Exact wording is required: give all the records again, minus the pictures.

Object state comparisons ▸
------------------------------------------------------------------------
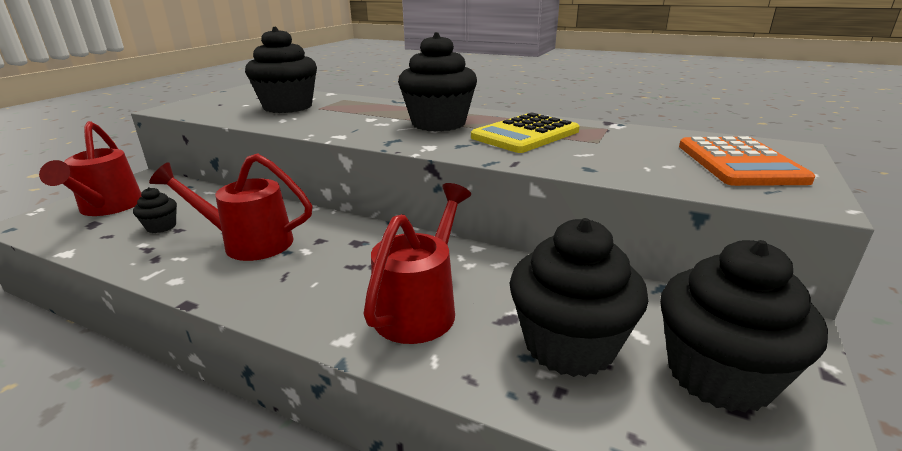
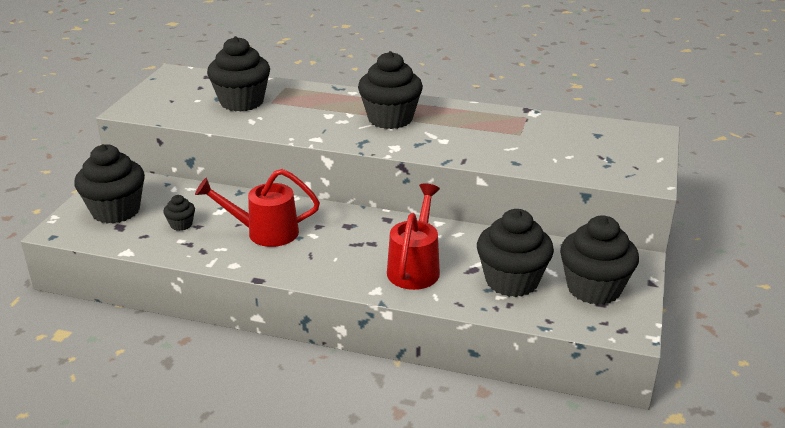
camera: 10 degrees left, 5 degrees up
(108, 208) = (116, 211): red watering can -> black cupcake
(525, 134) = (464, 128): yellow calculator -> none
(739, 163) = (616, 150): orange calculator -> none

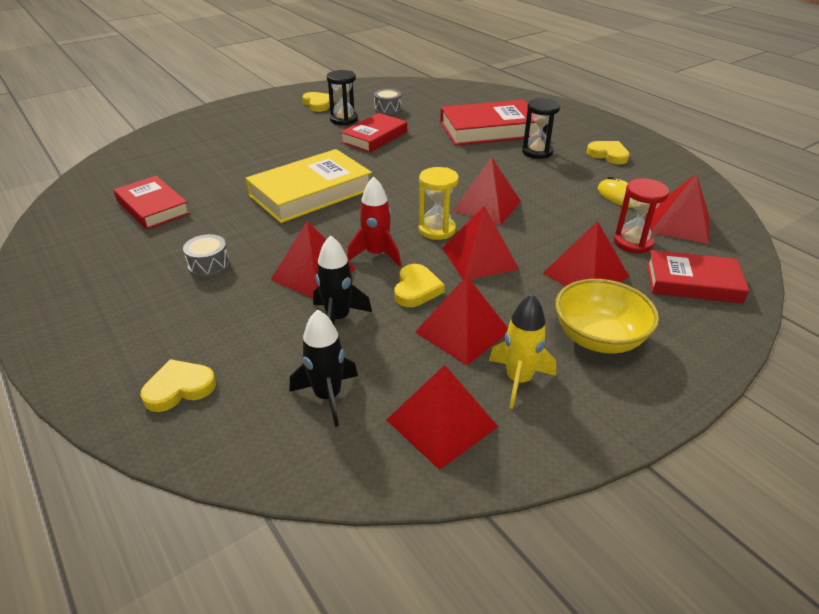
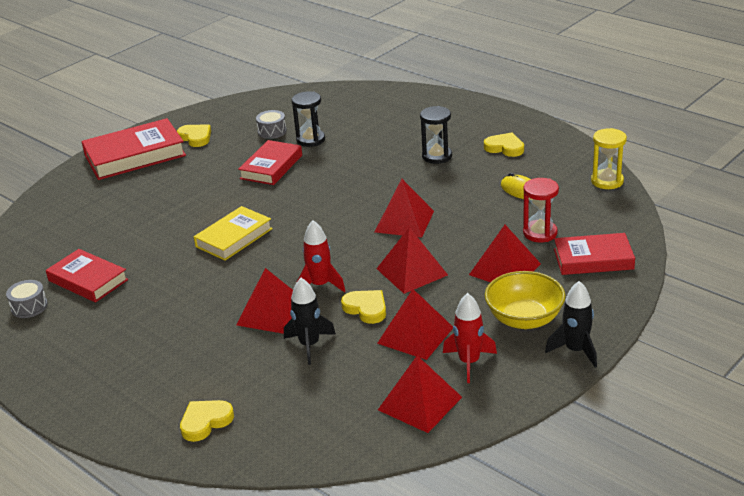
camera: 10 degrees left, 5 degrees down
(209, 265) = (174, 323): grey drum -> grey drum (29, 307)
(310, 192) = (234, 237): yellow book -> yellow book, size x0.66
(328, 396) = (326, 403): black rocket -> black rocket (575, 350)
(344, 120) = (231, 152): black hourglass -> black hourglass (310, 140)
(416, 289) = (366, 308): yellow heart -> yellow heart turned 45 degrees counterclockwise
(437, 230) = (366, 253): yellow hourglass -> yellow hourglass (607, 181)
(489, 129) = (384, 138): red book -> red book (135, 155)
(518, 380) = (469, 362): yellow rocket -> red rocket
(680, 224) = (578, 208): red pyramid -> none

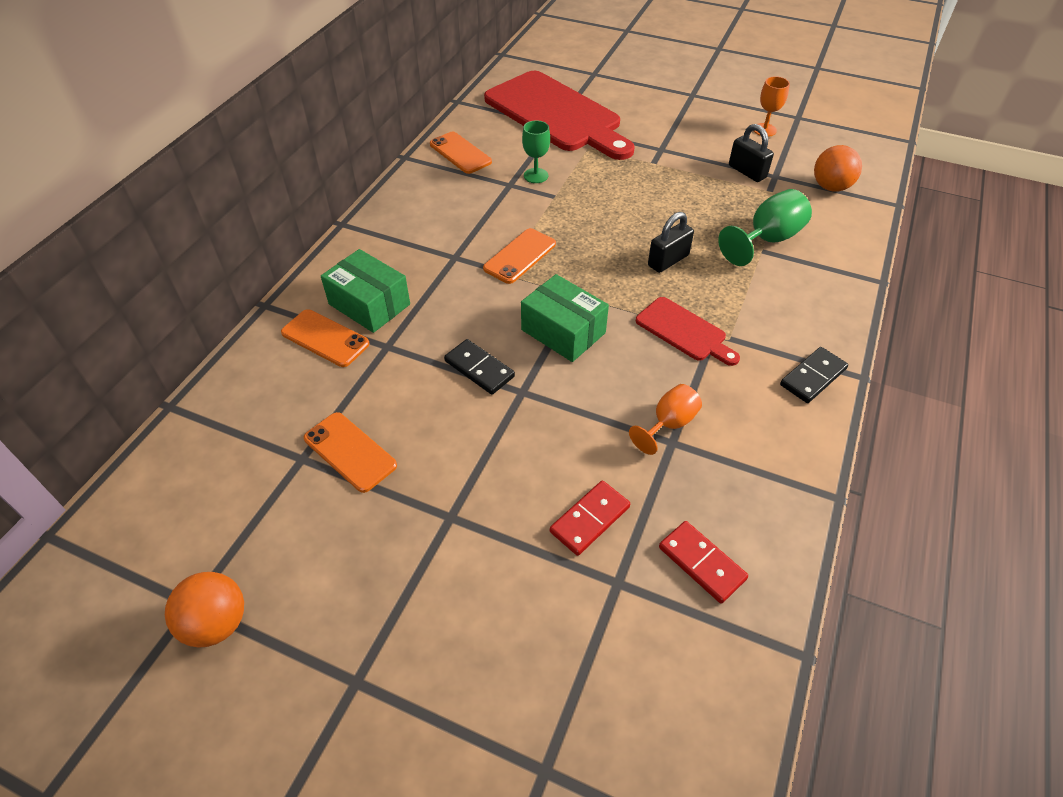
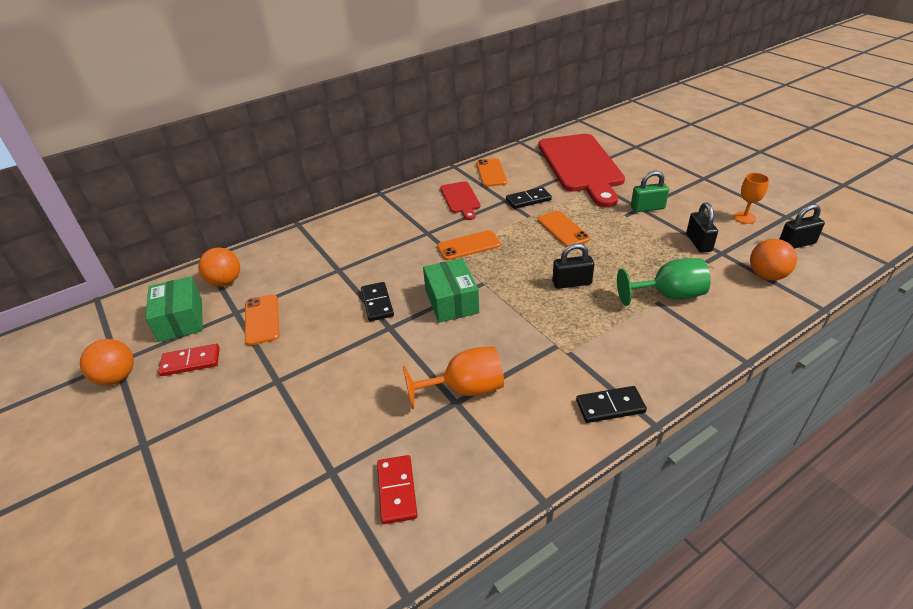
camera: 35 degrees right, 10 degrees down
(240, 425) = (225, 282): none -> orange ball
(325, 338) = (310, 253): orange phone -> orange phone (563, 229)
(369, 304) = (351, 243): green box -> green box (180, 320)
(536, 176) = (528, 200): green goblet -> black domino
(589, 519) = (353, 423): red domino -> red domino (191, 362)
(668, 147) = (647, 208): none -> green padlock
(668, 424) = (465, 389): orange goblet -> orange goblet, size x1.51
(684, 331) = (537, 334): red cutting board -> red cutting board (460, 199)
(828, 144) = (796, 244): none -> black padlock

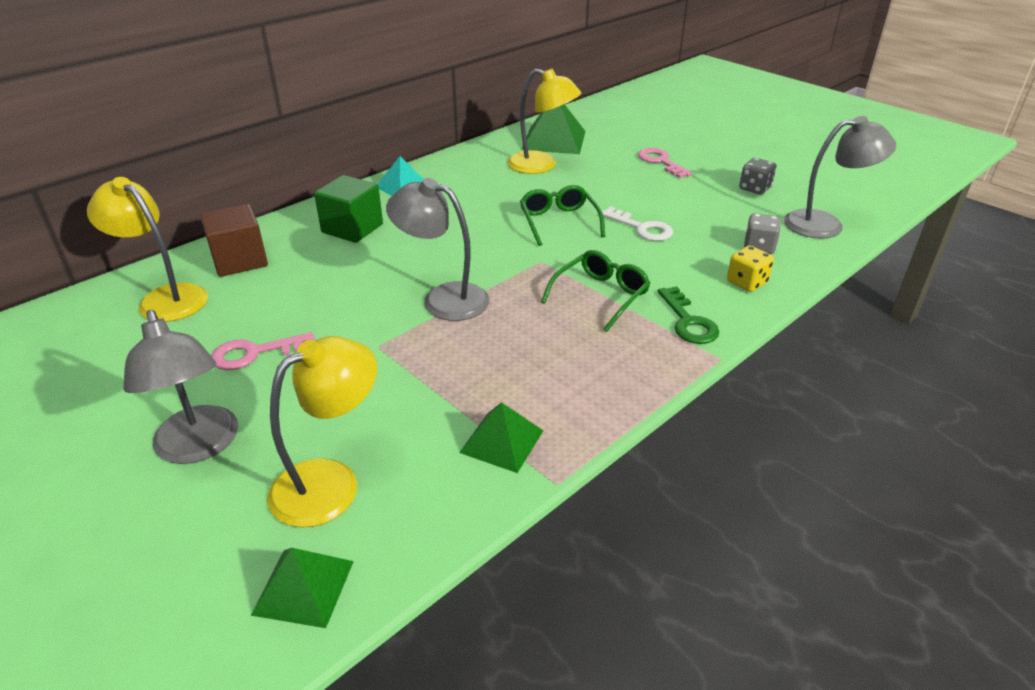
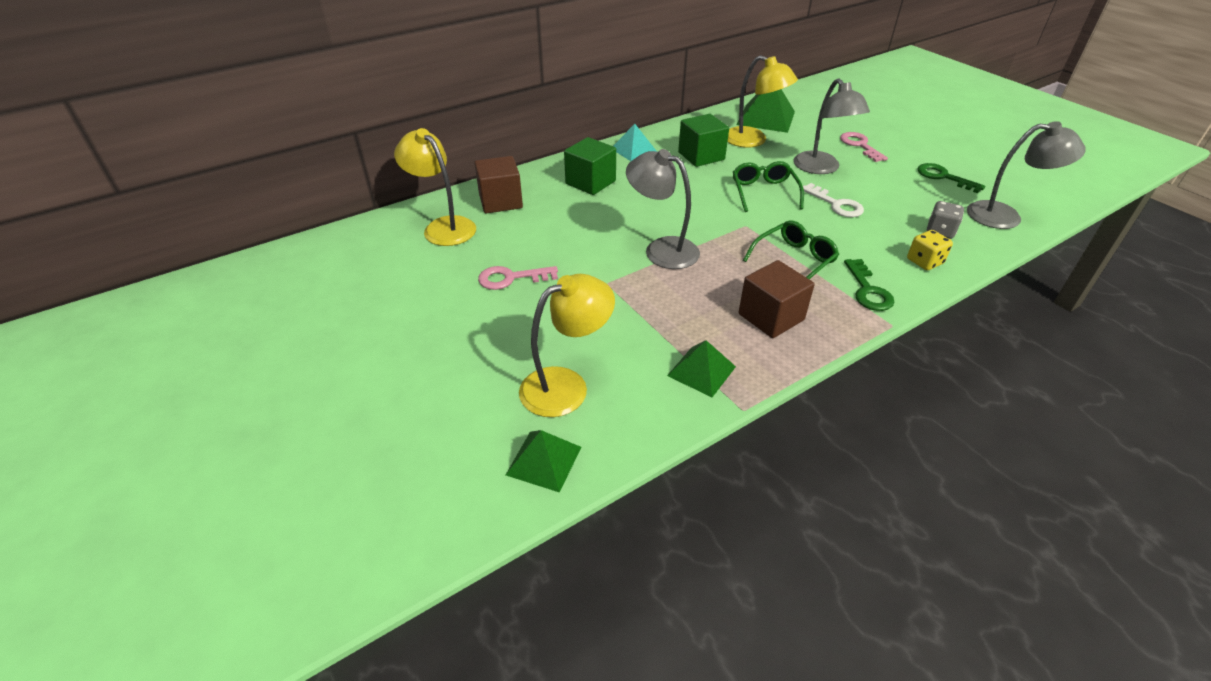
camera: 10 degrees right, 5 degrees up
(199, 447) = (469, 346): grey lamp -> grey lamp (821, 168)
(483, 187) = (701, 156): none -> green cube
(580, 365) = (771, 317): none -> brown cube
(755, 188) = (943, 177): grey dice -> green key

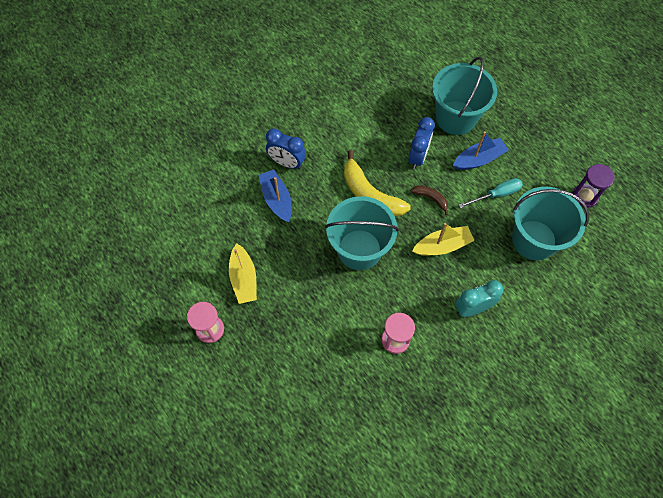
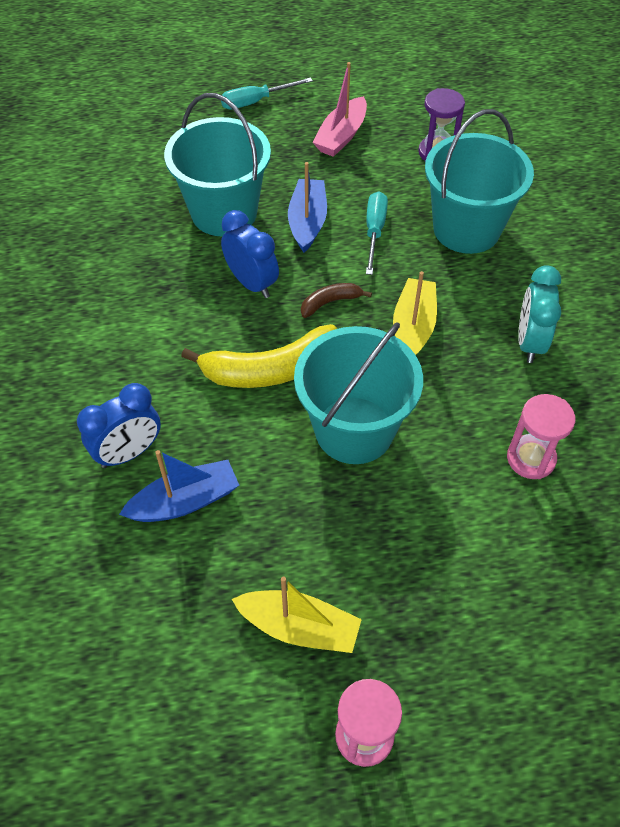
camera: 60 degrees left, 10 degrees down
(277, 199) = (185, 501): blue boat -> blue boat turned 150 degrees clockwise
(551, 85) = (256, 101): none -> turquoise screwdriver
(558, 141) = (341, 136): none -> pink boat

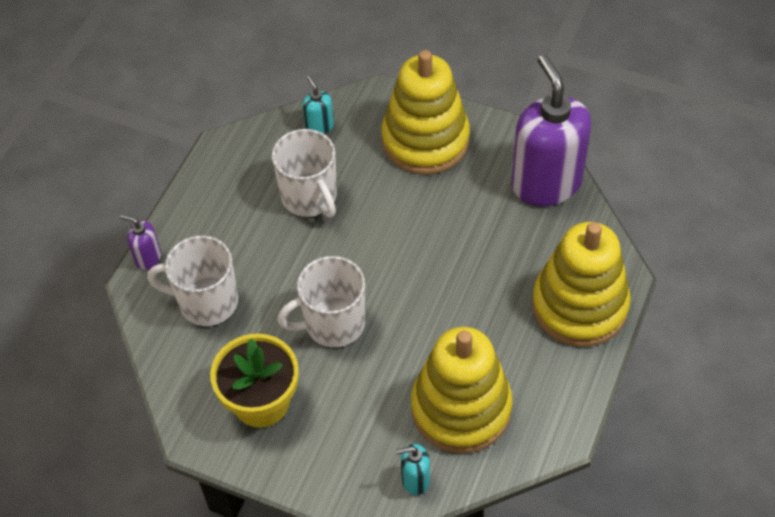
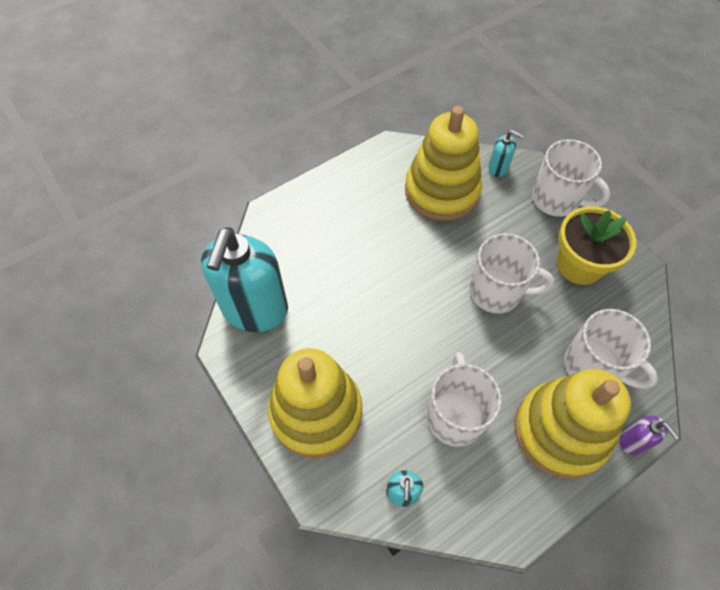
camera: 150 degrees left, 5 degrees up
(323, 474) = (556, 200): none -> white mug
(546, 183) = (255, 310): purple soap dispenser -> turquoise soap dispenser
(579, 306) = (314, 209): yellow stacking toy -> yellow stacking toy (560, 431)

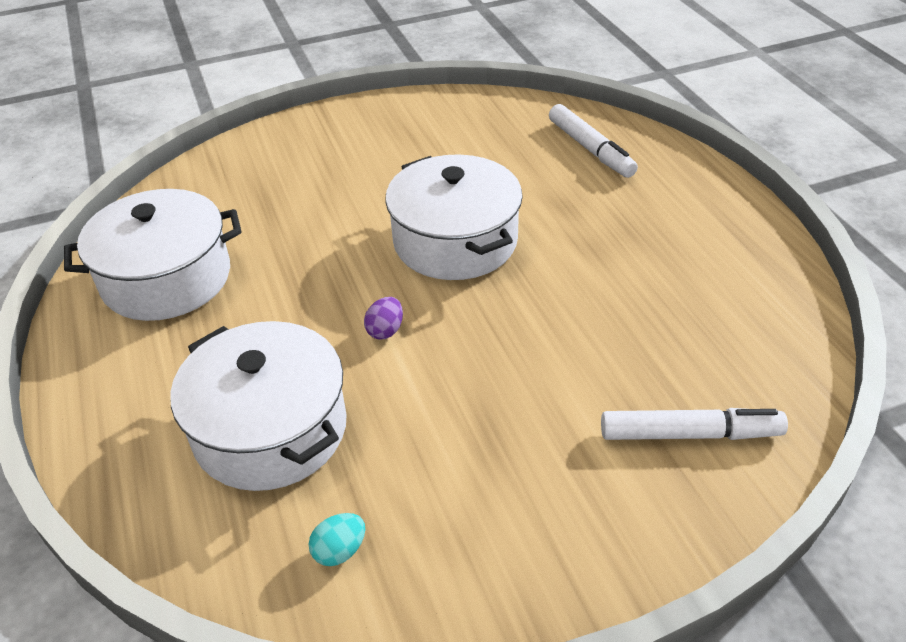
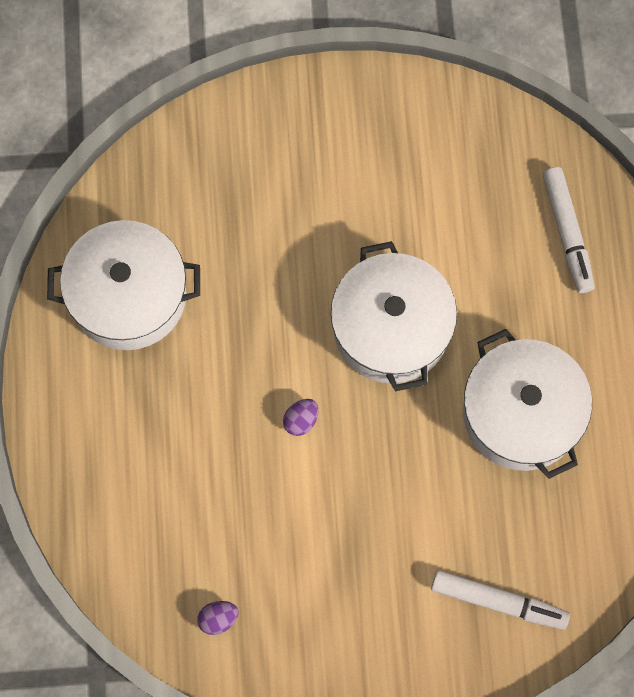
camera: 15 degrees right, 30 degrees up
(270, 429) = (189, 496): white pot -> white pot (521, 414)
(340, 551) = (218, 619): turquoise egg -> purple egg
------------------------------------------------------------------------
Exercise answer ▸
camera: 10 degrees left, 5 degrees up
(108, 208) = (116, 211): red watering can -> black cupcake
(525, 134) = (464, 128): yellow calculator -> none
(739, 163) = (616, 150): orange calculator -> none

camera: 10 degrees left, 5 degrees down
(209, 265) = (174, 323): grey drum -> grey drum (29, 307)
(310, 192) = (234, 237): yellow book -> yellow book, size x0.66
(328, 396) = (326, 403): black rocket -> black rocket (575, 350)
(344, 120) = (231, 152): black hourglass -> black hourglass (310, 140)
(416, 289) = (366, 308): yellow heart -> yellow heart turned 45 degrees counterclockwise
(437, 230) = (366, 253): yellow hourglass -> yellow hourglass (607, 181)
(489, 129) = (384, 138): red book -> red book (135, 155)
(518, 380) = (469, 362): yellow rocket -> red rocket
(680, 224) = (578, 208): red pyramid -> none

camera: 35 degrees right, 10 degrees down
(240, 425) = (225, 282): none -> orange ball
(325, 338) = (310, 253): orange phone -> orange phone (563, 229)
(369, 304) = (351, 243): green box -> green box (180, 320)
(536, 176) = (528, 200): green goblet -> black domino
(589, 519) = (353, 423): red domino -> red domino (191, 362)
(668, 147) = (647, 208): none -> green padlock
(668, 424) = (465, 389): orange goblet -> orange goblet, size x1.51
(684, 331) = (537, 334): red cutting board -> red cutting board (460, 199)
(828, 144) = (796, 244): none -> black padlock

camera: 10 degrees right, 5 degrees up
(199, 447) = (469, 346): grey lamp -> grey lamp (821, 168)
(483, 187) = (701, 156): none -> green cube
(580, 365) = (771, 317): none -> brown cube
(755, 188) = (943, 177): grey dice -> green key

camera: 60 degrees left, 10 degrees down
(277, 199) = (185, 501): blue boat -> blue boat turned 150 degrees clockwise
(551, 85) = (256, 101): none -> turquoise screwdriver
(558, 141) = (341, 136): none -> pink boat

camera: 150 degrees left, 5 degrees up
(323, 474) = (556, 200): none -> white mug
(546, 183) = (255, 310): purple soap dispenser -> turquoise soap dispenser
(579, 306) = (314, 209): yellow stacking toy -> yellow stacking toy (560, 431)

camera: 15 degrees right, 30 degrees up
(270, 429) = (189, 496): white pot -> white pot (521, 414)
(340, 551) = (218, 619): turquoise egg -> purple egg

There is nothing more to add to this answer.